[Opening INPUT FOR THIS TASK section]

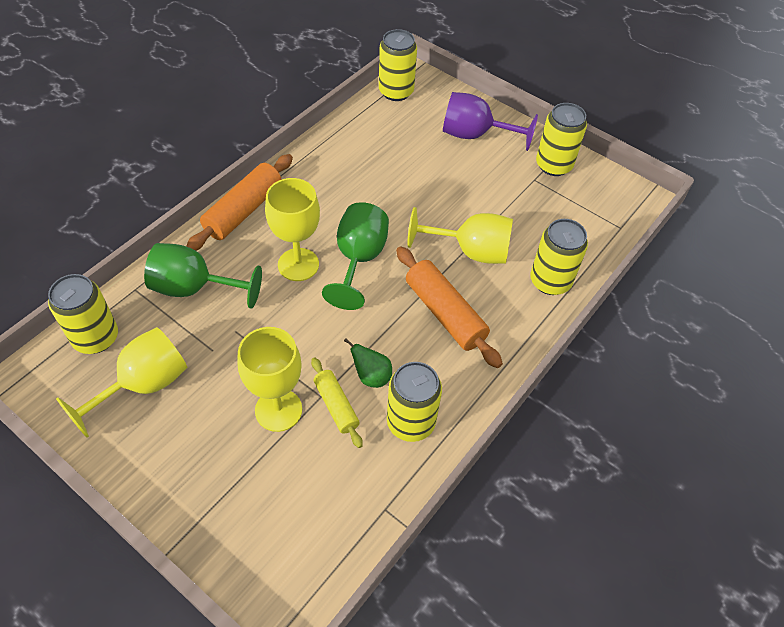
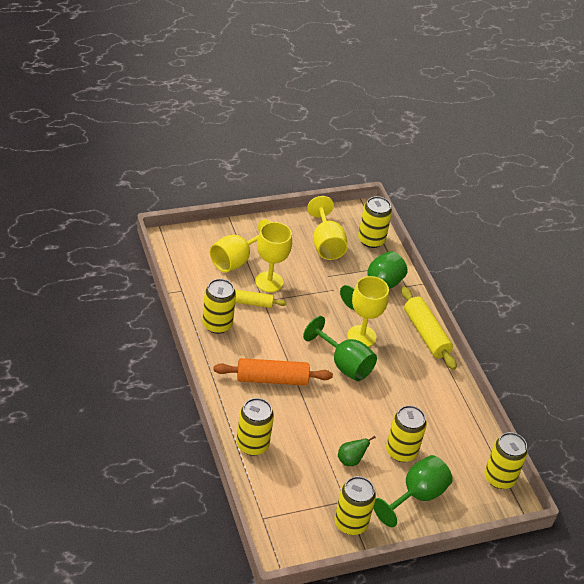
camera: 120 degrees right, 10 degrees down
(244, 211) = (426, 334): orange rolling pin -> yellow rolling pin
(371, 376) = (258, 325): green pear -> green pear (350, 460)
(434, 165) = (401, 451): none -> yellow can
(470, 251) = (308, 421): yellow goblet -> yellow goblet (236, 260)
(475, 135) = (416, 496): purple goblet -> green goblet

[Closing INPUT FOR THIS TASK section]

## TRY IT
Extract the full listing above verbatim; pictures are to be left out of the copy.

## EXPECTED ANSWER
camera: 120 degrees right, 10 degrees down
(244, 211) = (426, 334): orange rolling pin -> yellow rolling pin
(371, 376) = (258, 325): green pear -> green pear (350, 460)
(434, 165) = (401, 451): none -> yellow can
(470, 251) = (308, 421): yellow goblet -> yellow goblet (236, 260)
(475, 135) = (416, 496): purple goblet -> green goblet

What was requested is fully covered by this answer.